GOAL OF THE EXERCISE
Will you extract the entries word for word? Images should not appear in the copy.

RECORD SET
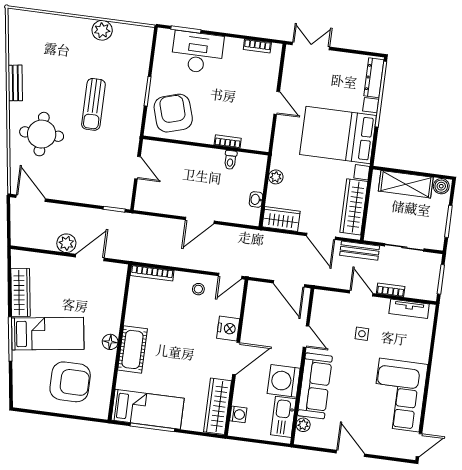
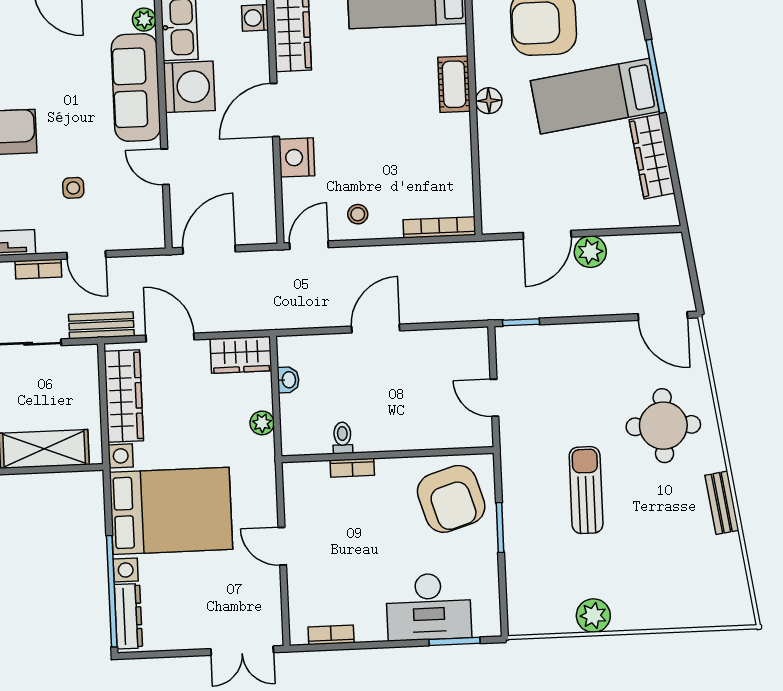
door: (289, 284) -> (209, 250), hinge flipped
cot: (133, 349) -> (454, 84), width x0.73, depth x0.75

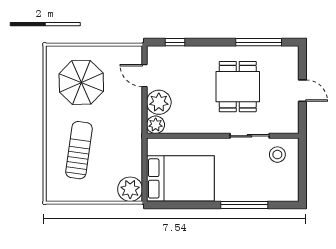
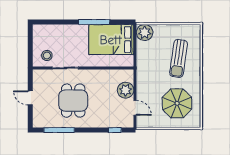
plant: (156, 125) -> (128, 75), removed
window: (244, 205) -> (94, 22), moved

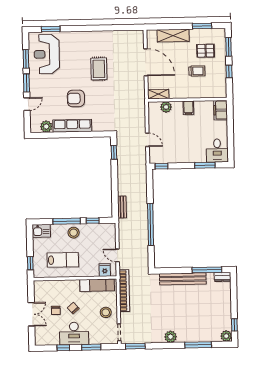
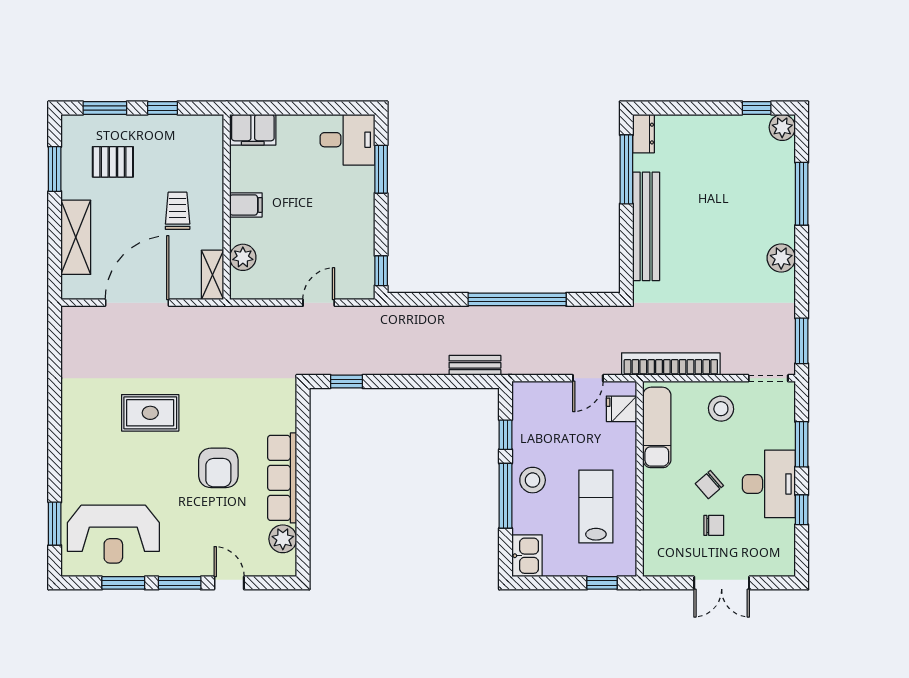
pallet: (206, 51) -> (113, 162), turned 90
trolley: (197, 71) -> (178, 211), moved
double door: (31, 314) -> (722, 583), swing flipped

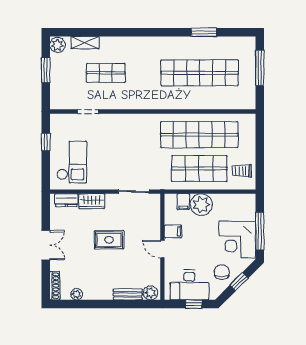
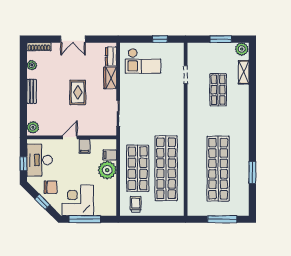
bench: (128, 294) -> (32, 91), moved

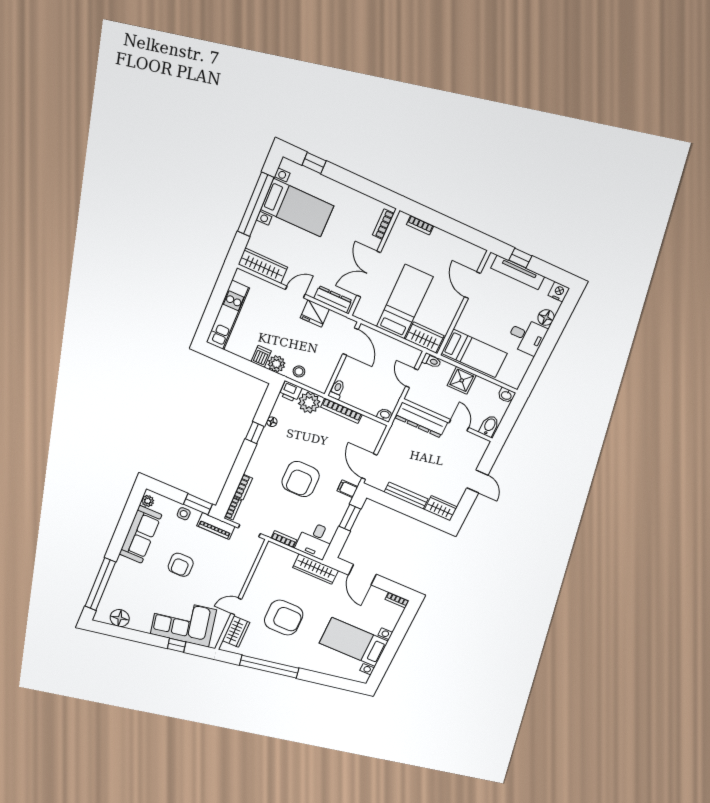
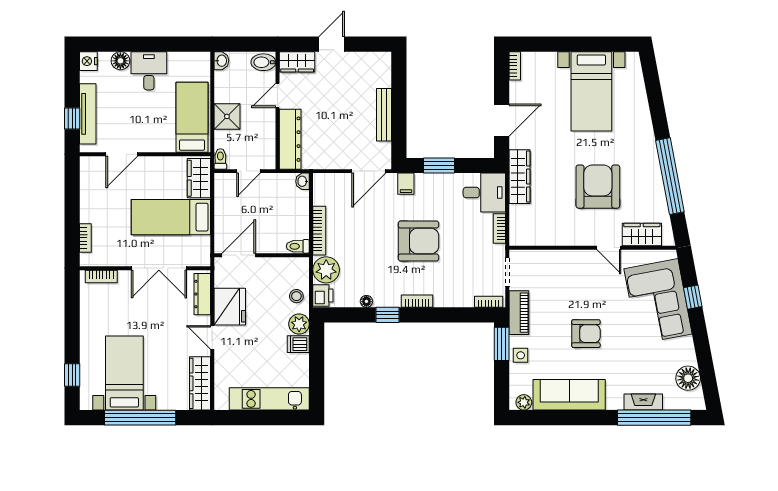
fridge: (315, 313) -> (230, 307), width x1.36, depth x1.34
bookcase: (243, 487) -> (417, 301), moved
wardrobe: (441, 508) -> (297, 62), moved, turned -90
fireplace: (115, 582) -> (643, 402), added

RESPONSE TO THIS EXERCISE
door: (289, 284) -> (209, 250), hinge flipped
cot: (133, 349) -> (454, 84), width x0.73, depth x0.75

plant: (156, 125) -> (128, 75), removed
window: (244, 205) -> (94, 22), moved

pallet: (206, 51) -> (113, 162), turned 90
trolley: (197, 71) -> (178, 211), moved
double door: (31, 314) -> (722, 583), swing flipped

bench: (128, 294) -> (32, 91), moved

fridge: (315, 313) -> (230, 307), width x1.36, depth x1.34
bookcase: (243, 487) -> (417, 301), moved
wardrobe: (441, 508) -> (297, 62), moved, turned -90
fireplace: (115, 582) -> (643, 402), added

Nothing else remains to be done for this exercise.